:: Task description ::
Identify each line below containing the string "plus" and copy it.

:: Extracted data ::
--------------------------------------------------

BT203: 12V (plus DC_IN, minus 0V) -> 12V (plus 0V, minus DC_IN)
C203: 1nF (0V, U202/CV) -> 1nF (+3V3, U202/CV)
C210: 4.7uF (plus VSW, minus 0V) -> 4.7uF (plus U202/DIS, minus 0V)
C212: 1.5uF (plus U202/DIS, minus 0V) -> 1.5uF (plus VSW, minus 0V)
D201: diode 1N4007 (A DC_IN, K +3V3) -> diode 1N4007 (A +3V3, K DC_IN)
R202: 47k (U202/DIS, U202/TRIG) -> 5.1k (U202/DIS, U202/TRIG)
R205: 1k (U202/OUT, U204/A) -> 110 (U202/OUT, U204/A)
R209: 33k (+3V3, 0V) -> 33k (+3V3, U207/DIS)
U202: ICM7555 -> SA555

--------------------------------------------------

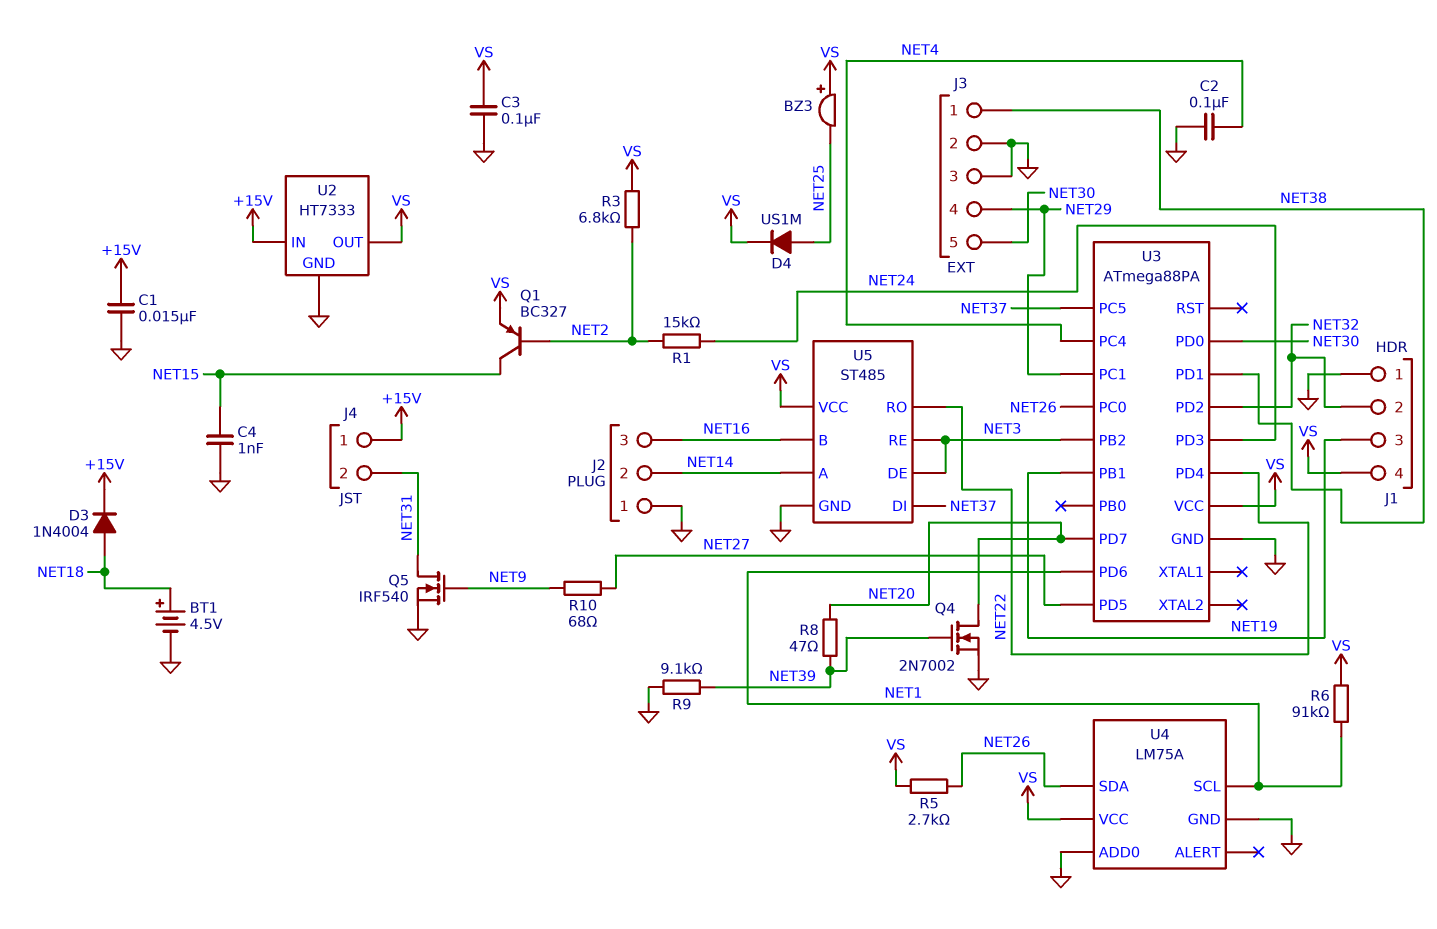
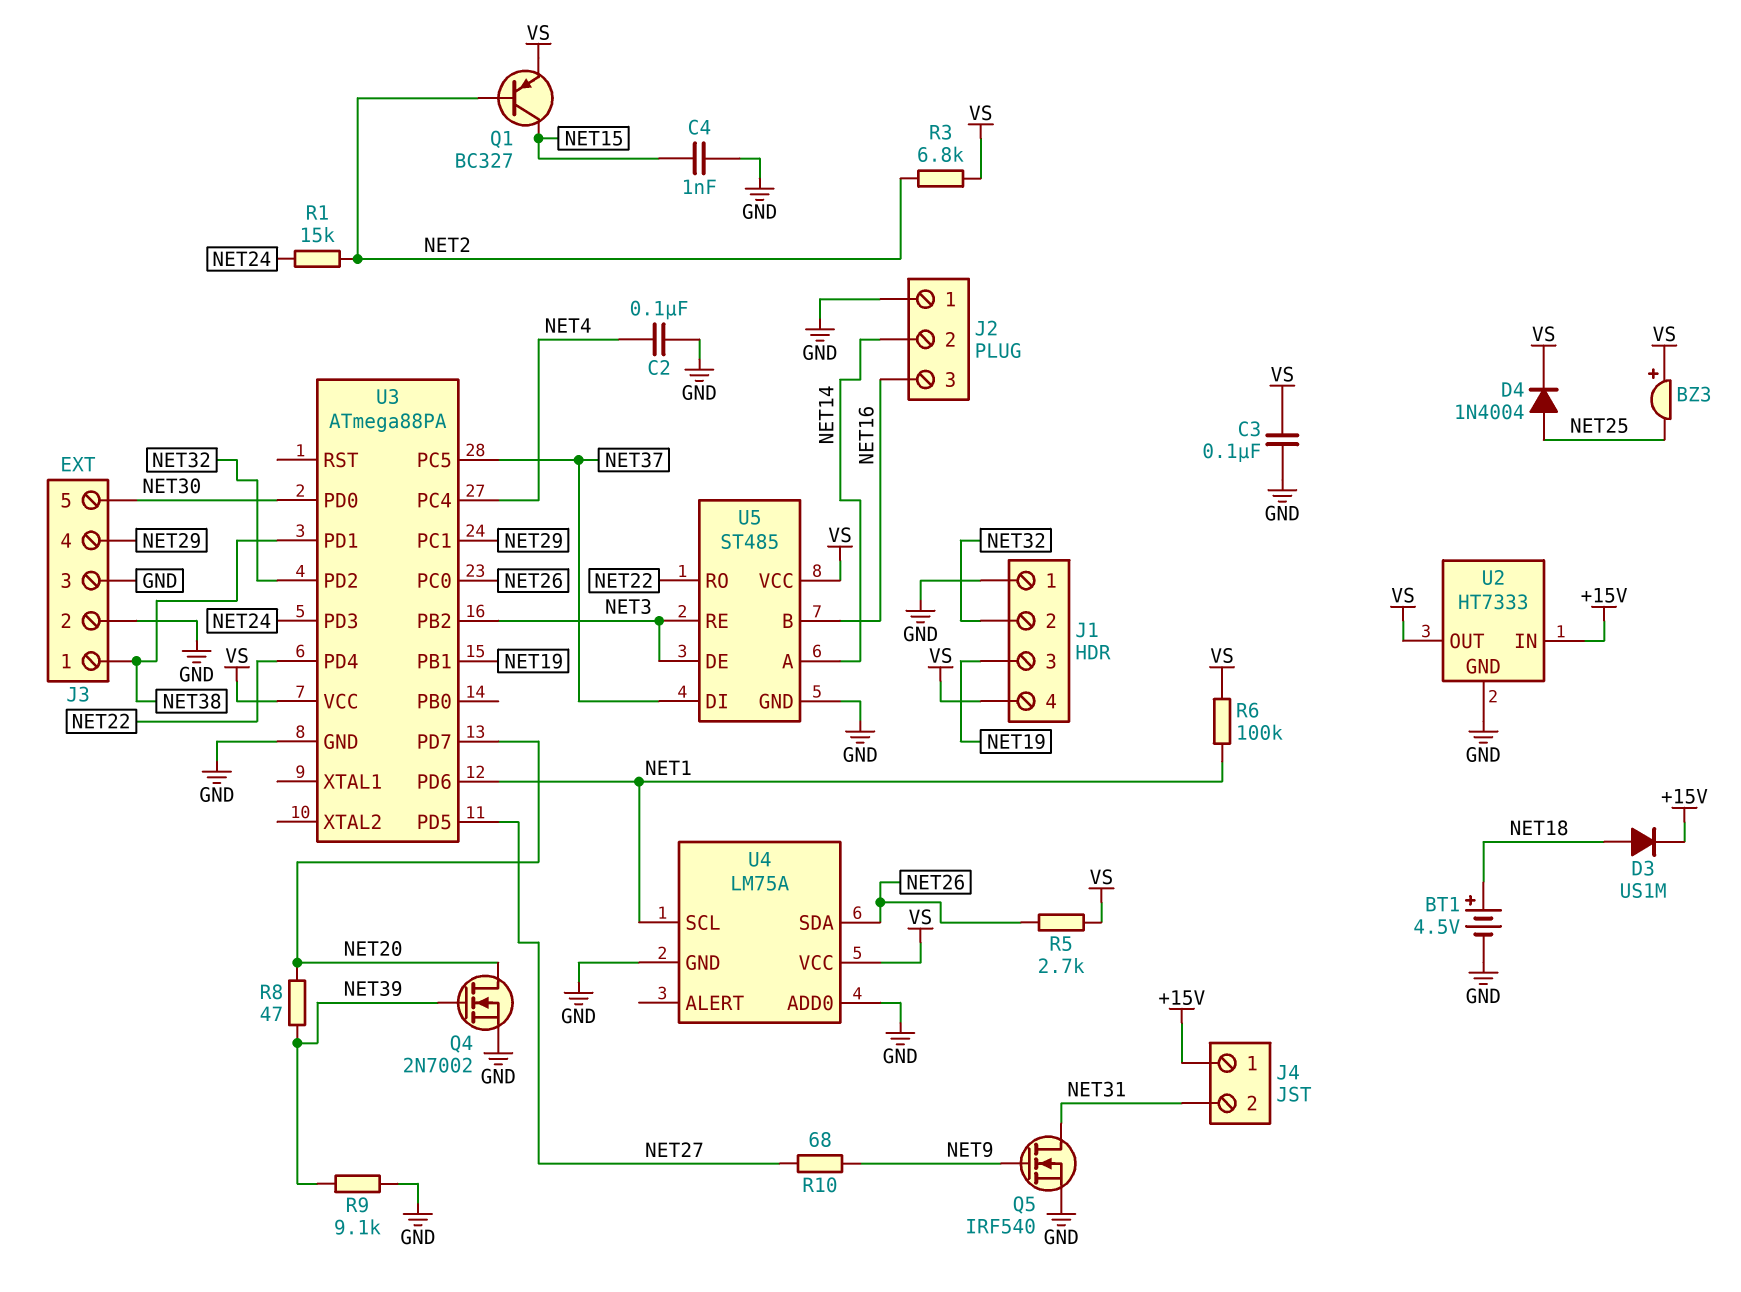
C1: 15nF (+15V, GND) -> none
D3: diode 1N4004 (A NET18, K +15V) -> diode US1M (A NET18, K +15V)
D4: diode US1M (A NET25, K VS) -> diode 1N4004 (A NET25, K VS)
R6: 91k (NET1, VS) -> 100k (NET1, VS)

--------------------------------------------------

:: Task answer ::
BT203: 12V (plus DC_IN, minus 0V) -> 12V (plus 0V, minus DC_IN)
C210: 4.7uF (plus VSW, minus 0V) -> 4.7uF (plus U202/DIS, minus 0V)
C212: 1.5uF (plus U202/DIS, minus 0V) -> 1.5uF (plus VSW, minus 0V)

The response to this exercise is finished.